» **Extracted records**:
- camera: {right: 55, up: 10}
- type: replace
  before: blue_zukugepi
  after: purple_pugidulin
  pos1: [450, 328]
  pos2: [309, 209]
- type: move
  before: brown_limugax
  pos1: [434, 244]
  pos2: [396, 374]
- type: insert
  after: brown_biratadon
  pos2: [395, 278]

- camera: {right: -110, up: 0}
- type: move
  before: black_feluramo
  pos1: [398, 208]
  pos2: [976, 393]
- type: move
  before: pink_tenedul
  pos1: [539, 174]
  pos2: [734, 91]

» **Aim of the exercise**: The answer must be the line containing "after: brown_biratadon" and every line after it through the last line of the records above, repeated exactly.

» **The completed task**:
  after: brown_biratadon
  pos2: [395, 278]

- camera: {right: -110, up: 0}
- type: move
  before: black_feluramo
  pos1: [398, 208]
  pos2: [976, 393]
- type: move
  before: pink_tenedul
  pos1: [539, 174]
  pos2: [734, 91]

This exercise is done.